[Start of Attachment]
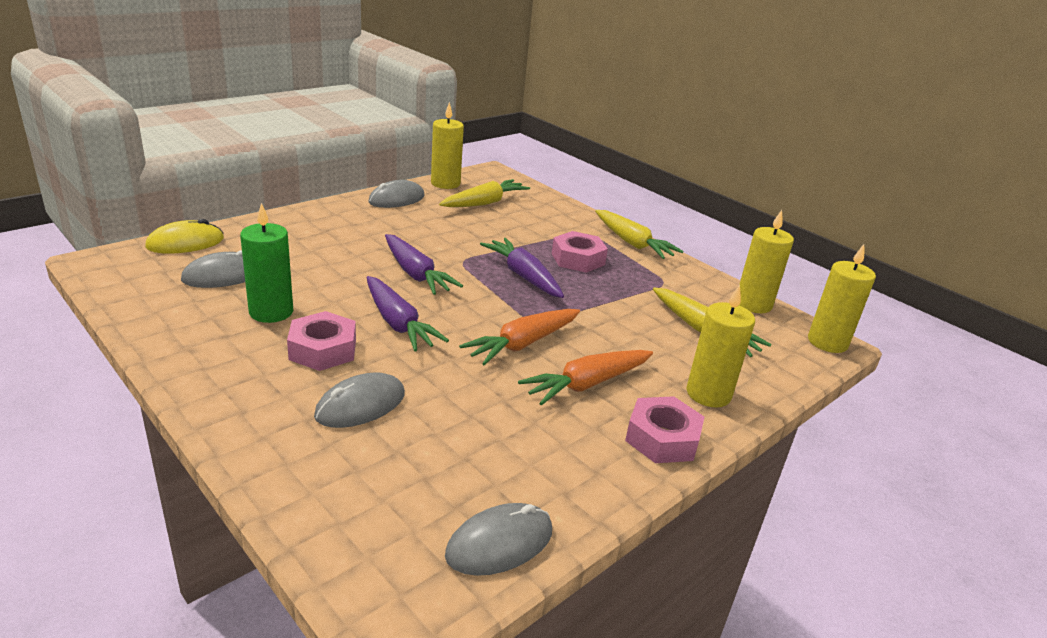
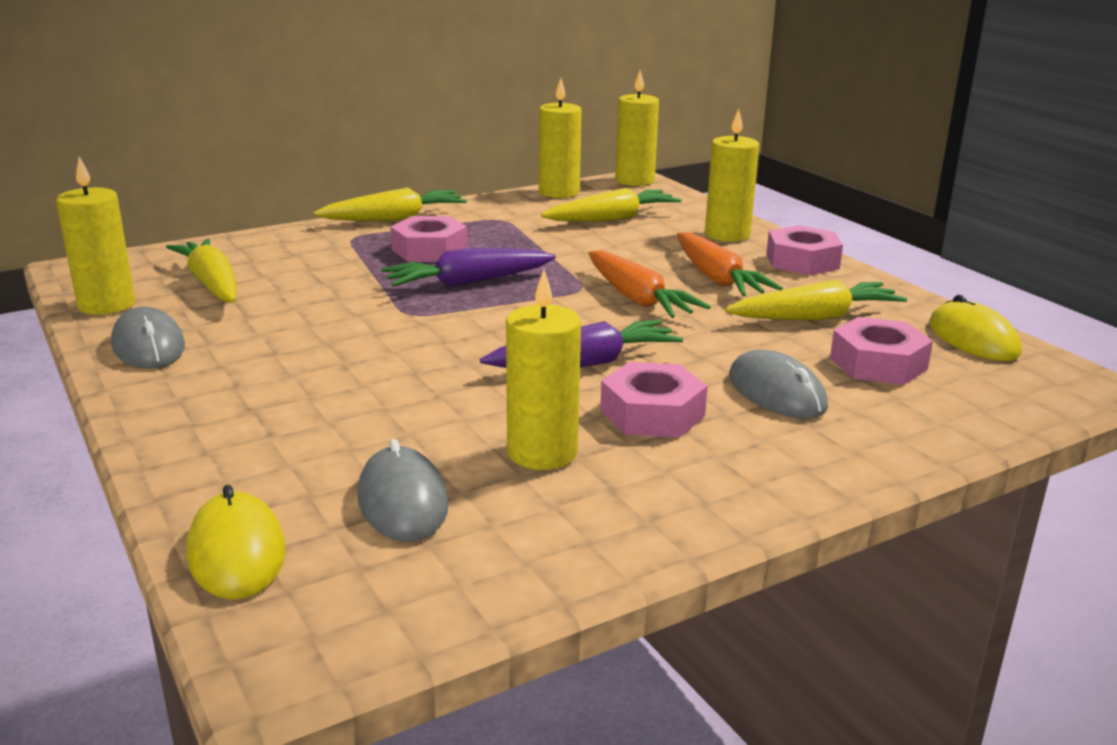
camera: 75 degrees left, 5 degrees down
(271, 312) = (542, 452): green candle -> yellow candle
(415, 274) = (442, 345): purple carrot -> none
(424, 466) = (878, 363): none -> pink nut
(499, 543) = (973, 338): grey mouse -> yellow mouse
(517, 436) = (815, 317): none -> yellow carrot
[End of Attachment]
• _What you will do_
Work out how many lines of the listing above include "none". Answer with the number and nothing more.

• _Task result_
3